*** EXTRACTED DATA ***

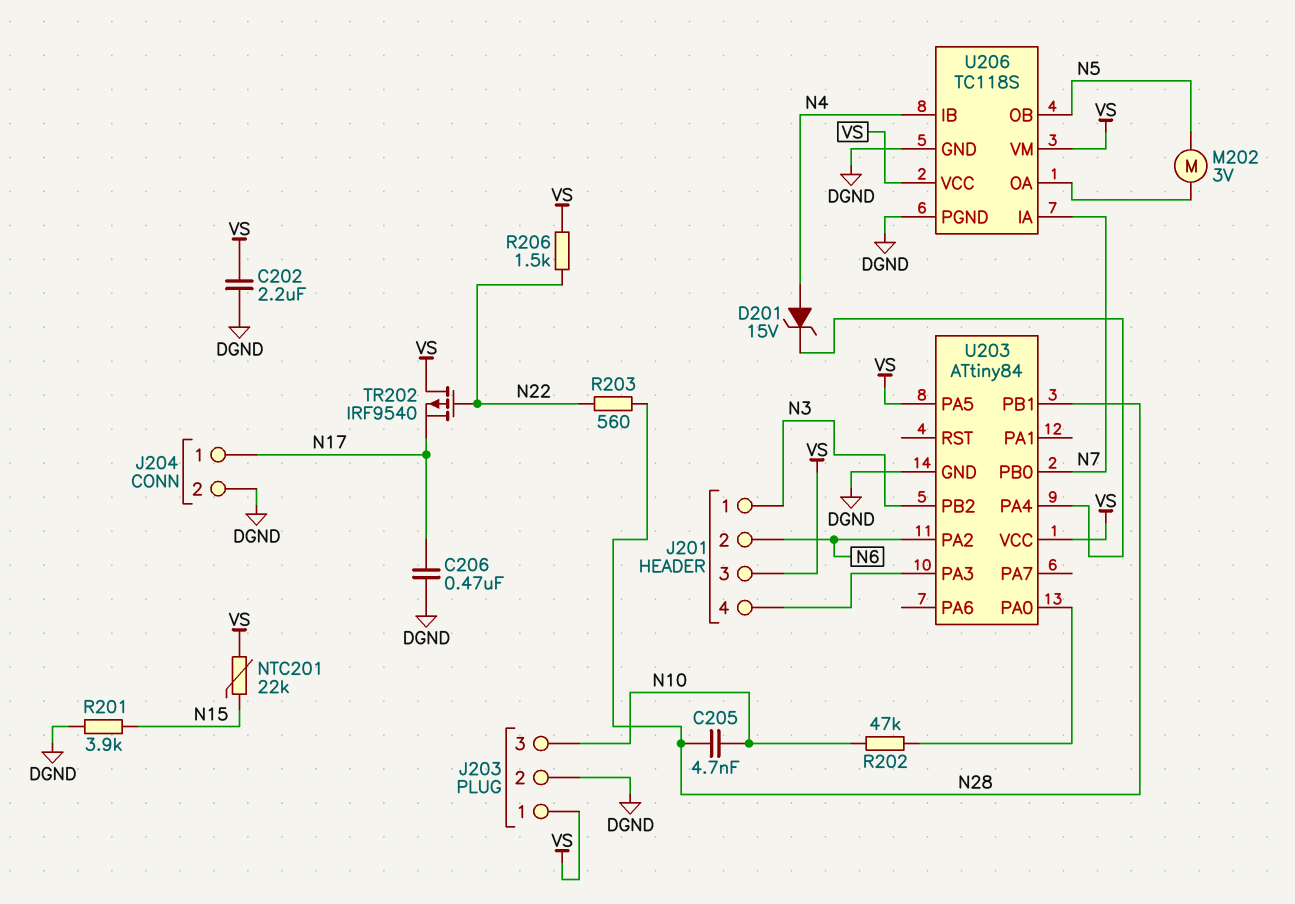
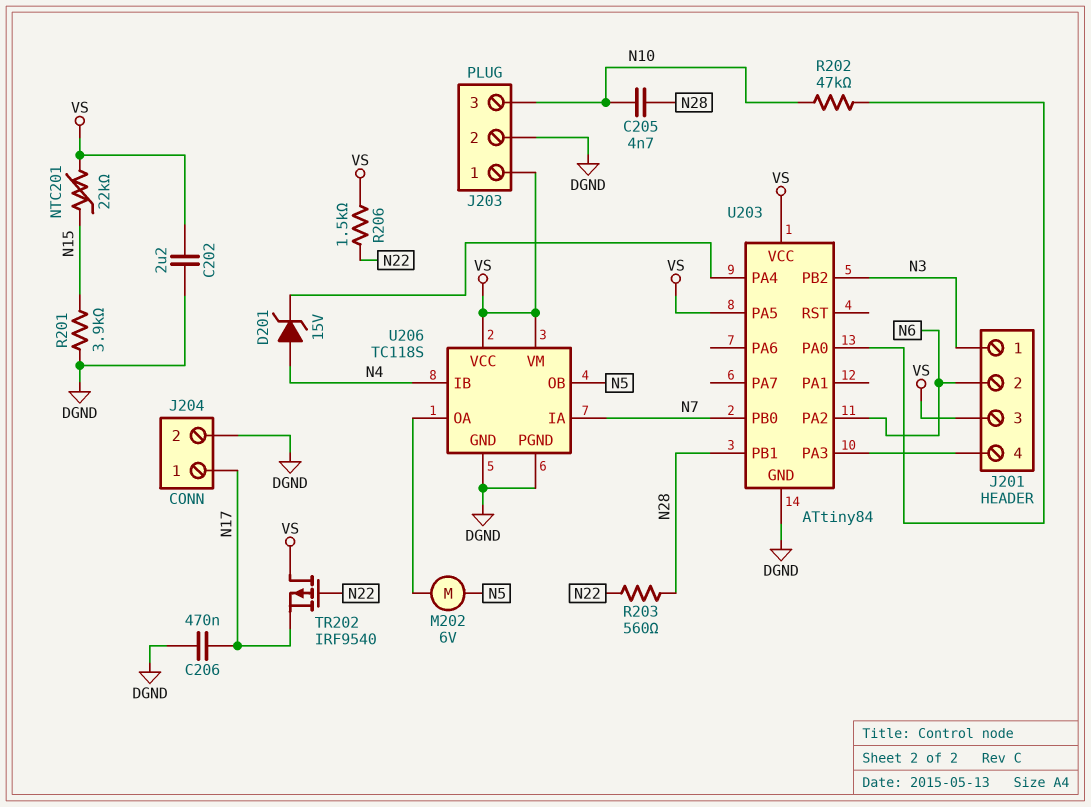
M202: motor 3V (N5, U206/OA) -> motor 6V (N5, U206/OA)

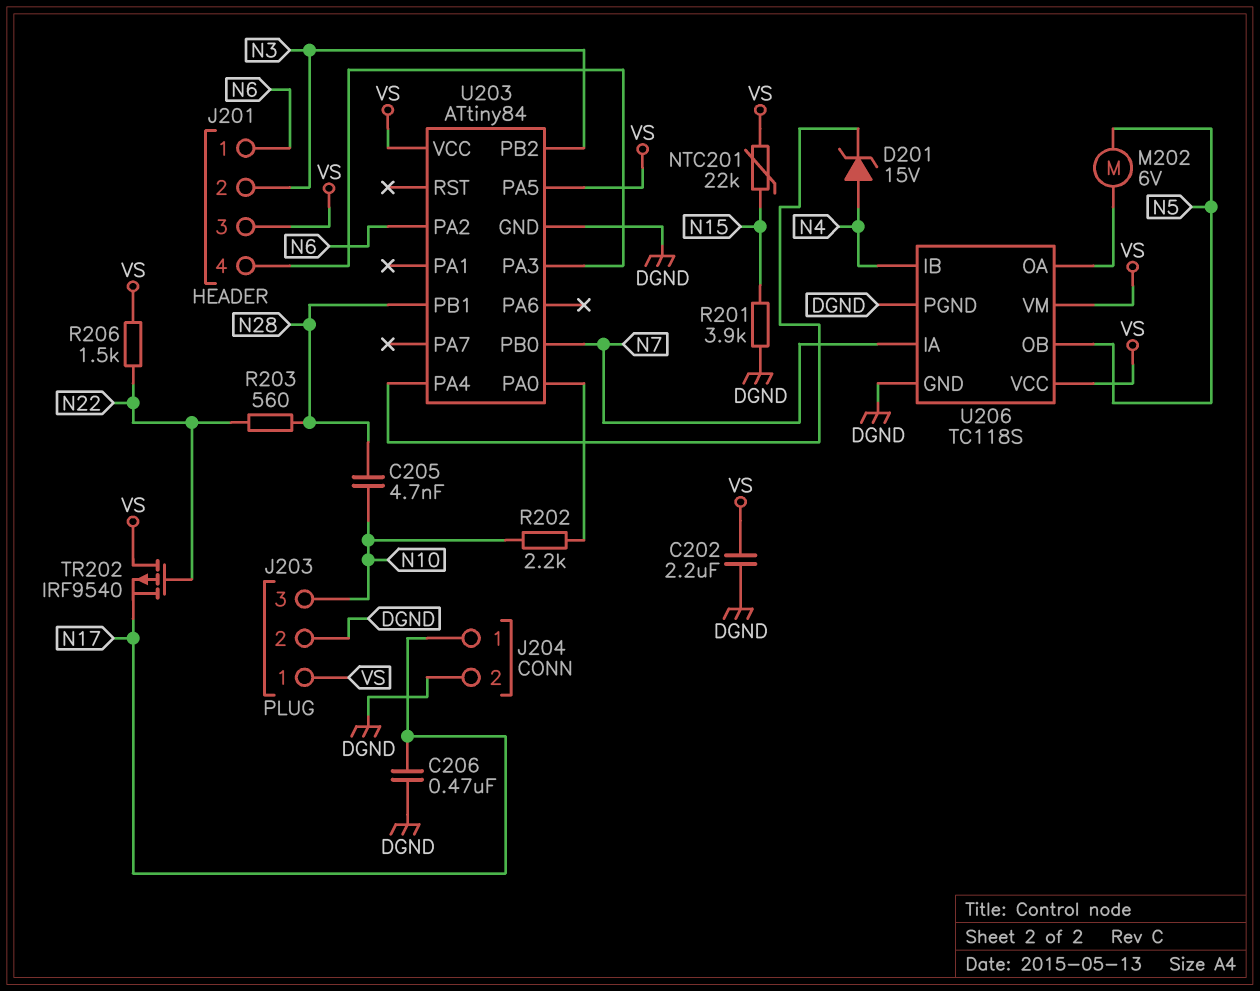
J201 pin 1: N3 -> N6
J201 pin 2: N6 -> N3
R202: 47k (N10, U203/PA0) -> 2.2k (N10, U203/PA0)

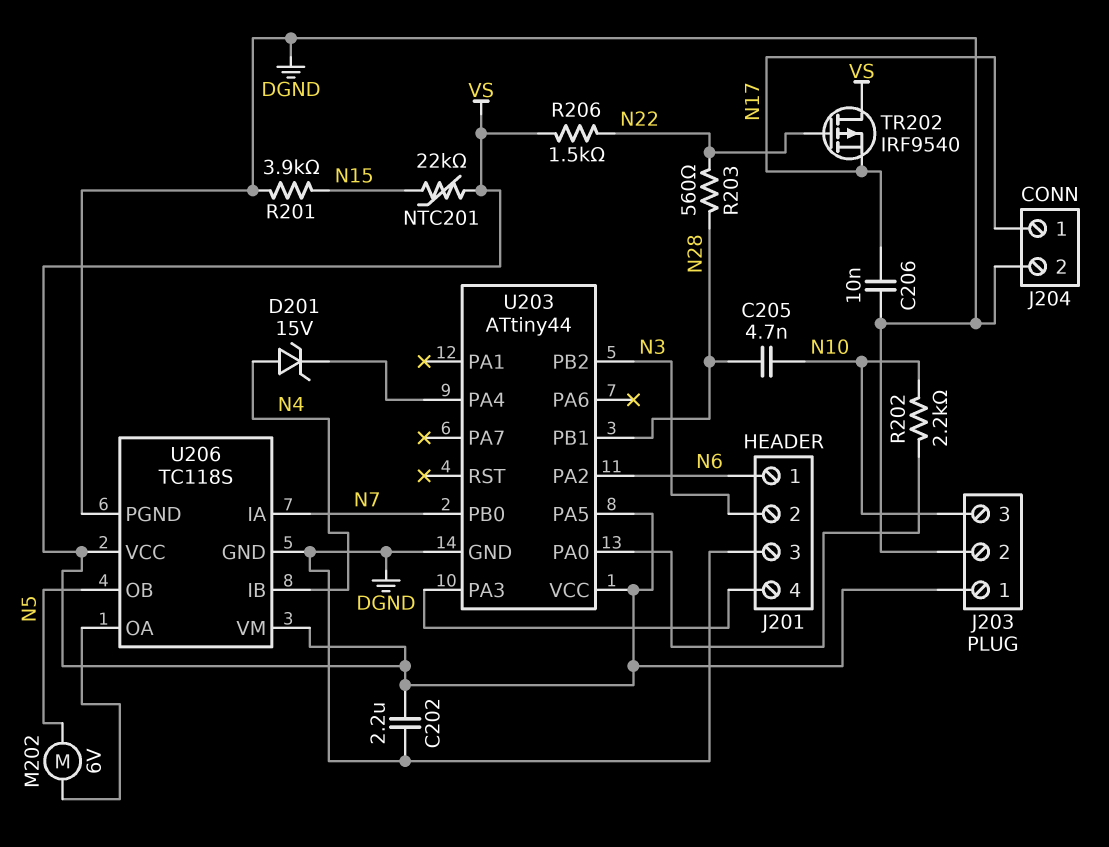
C206: 470nF (DGND, N17) -> 10nF (DGND, N17)
J201 pin 3: VS -> DGND
U203: ATtiny84 -> ATtiny44

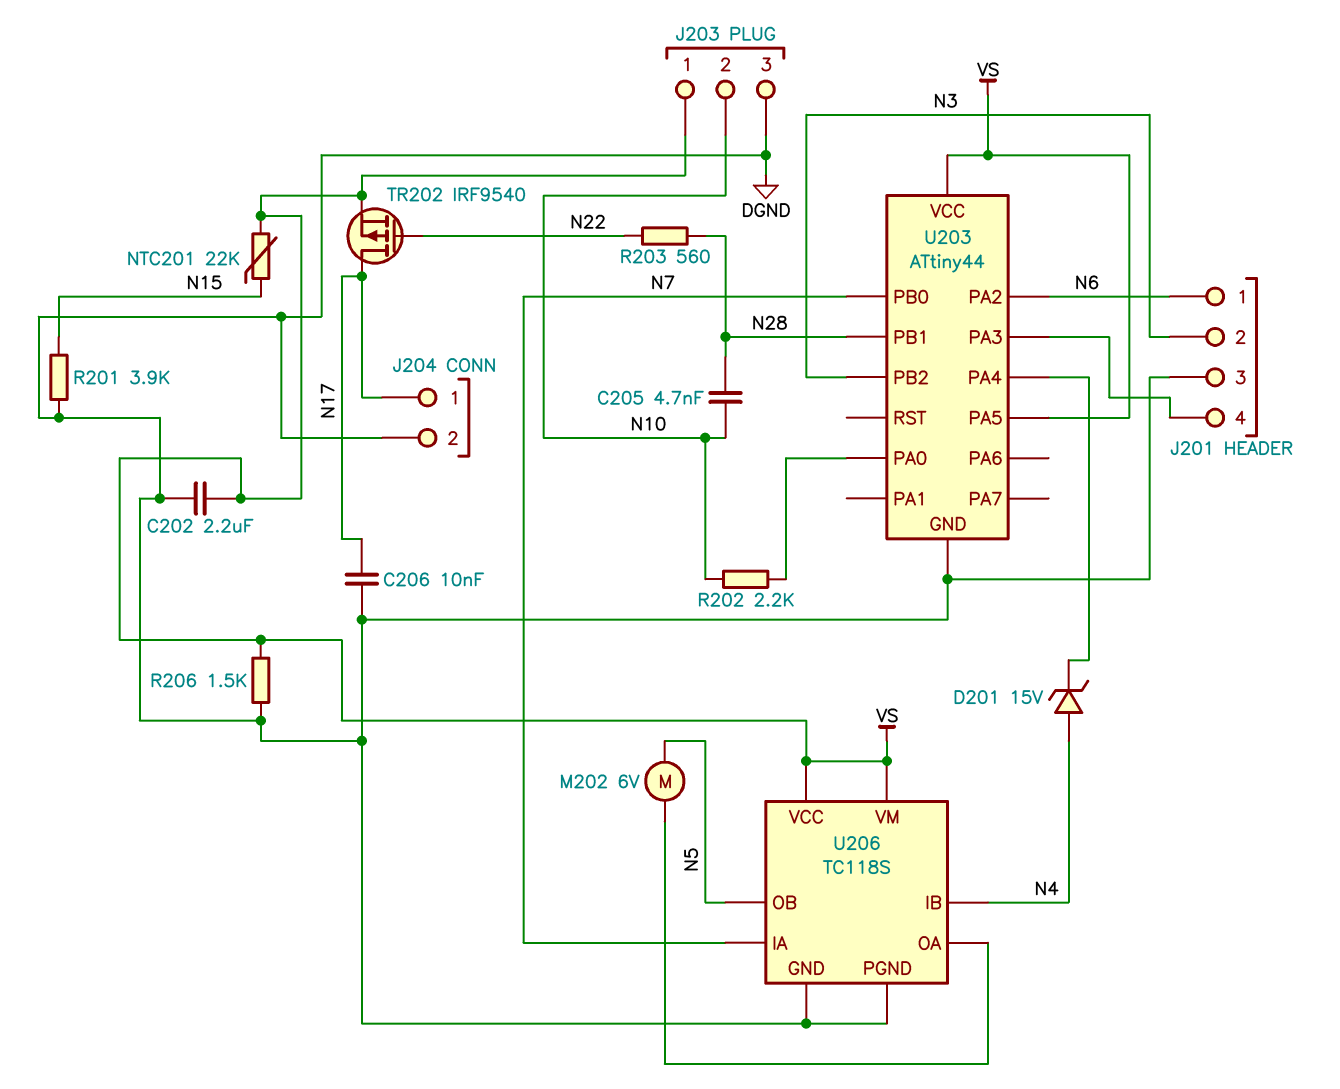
J203 pin 2: DGND -> N10
J203 pin 3: N10 -> DGND
R206: 1.5k (N22, VS) -> 1.5k (DGND, VS)
TR202: PMOS IRF9540 (G N22, D VS, S N17) -> PMOS IRF9540 (G N22, D N17, S VS)

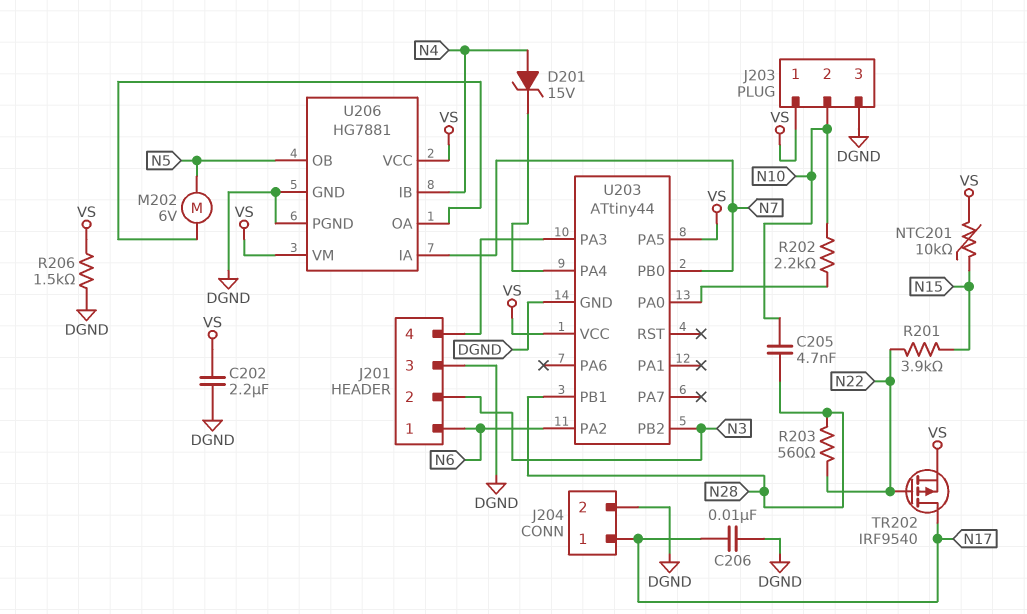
NTC201: 22k (N15, VS) -> 10k (N15, VS)
R201: 3.9k (DGND, N15) -> 3.9k (N15, N22)
U206: TC118S -> HG7881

***

WHAT YOU SHOULD DO. Retype every record above word for word, leaving out any pictures.

TASK SOLUTION.
M202: motor 3V (N5, U206/OA) -> motor 6V (N5, U206/OA)

J201 pin 1: N3 -> N6
J201 pin 2: N6 -> N3
R202: 47k (N10, U203/PA0) -> 2.2k (N10, U203/PA0)

C206: 470nF (DGND, N17) -> 10nF (DGND, N17)
J201 pin 3: VS -> DGND
U203: ATtiny84 -> ATtiny44

J203 pin 2: DGND -> N10
J203 pin 3: N10 -> DGND
R206: 1.5k (N22, VS) -> 1.5k (DGND, VS)
TR202: PMOS IRF9540 (G N22, D VS, S N17) -> PMOS IRF9540 (G N22, D N17, S VS)

NTC201: 22k (N15, VS) -> 10k (N15, VS)
R201: 3.9k (DGND, N15) -> 3.9k (N15, N22)
U206: TC118S -> HG7881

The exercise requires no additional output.